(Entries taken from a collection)

++++++++

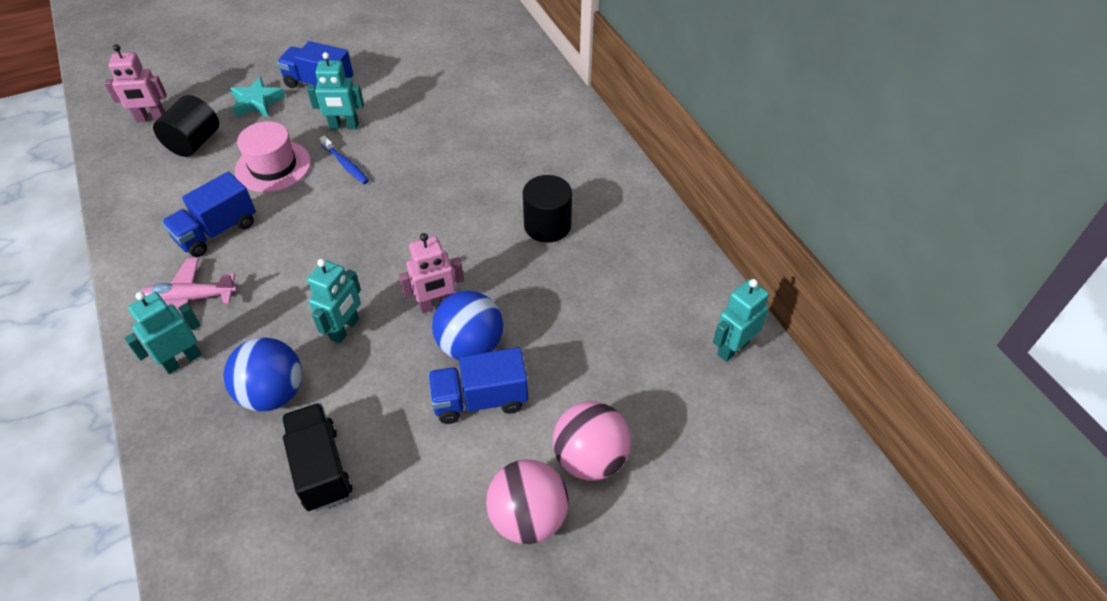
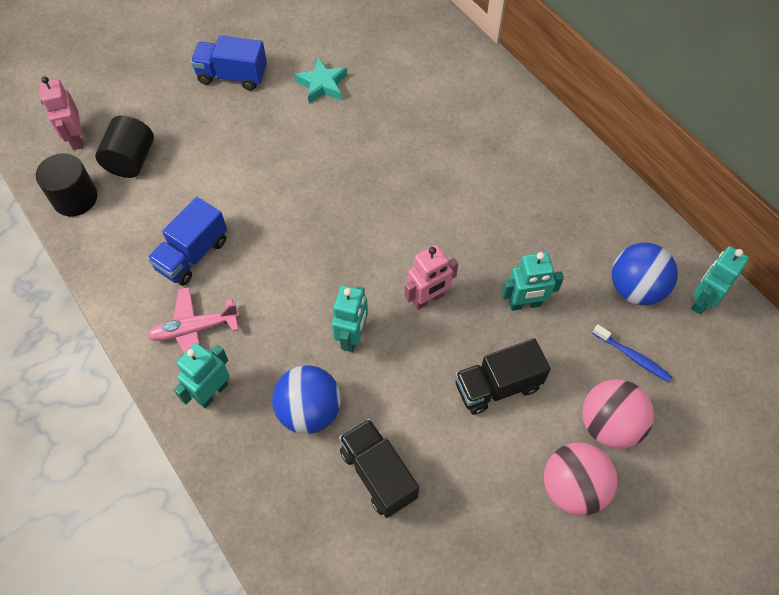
camera: 10 degrees left, 10 degrees up
(151, 118) = (76, 139): pink robot -> pink robot turned 90 degrees clockwise
(257, 102) = (177, 105): turquoise star -> turquoise star (322, 85)
(273, 166) = (220, 176): pink hat -> none
(344, 126) = (274, 121): turquoise robot -> turquoise robot (525, 304)
(346, 165) = (291, 164): blue toothbrush -> blue toothbrush (633, 357)
(470, 345) = (472, 335): blue ball -> blue ball (635, 289)
(480, 400) = (497, 386): blue truck -> black truck
(547, 225) = (504, 202): black cylinder -> black cylinder (75, 198)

++++++++

How to complete this task.
Repeat every entry above exactly as written and omit any pictures it holds.

Task solution.
camera: 10 degrees left, 10 degrees up
(151, 118) = (76, 139): pink robot -> pink robot turned 90 degrees clockwise
(257, 102) = (177, 105): turquoise star -> turquoise star (322, 85)
(273, 166) = (220, 176): pink hat -> none
(344, 126) = (274, 121): turquoise robot -> turquoise robot (525, 304)
(346, 165) = (291, 164): blue toothbrush -> blue toothbrush (633, 357)
(470, 345) = (472, 335): blue ball -> blue ball (635, 289)
(480, 400) = (497, 386): blue truck -> black truck
(547, 225) = (504, 202): black cylinder -> black cylinder (75, 198)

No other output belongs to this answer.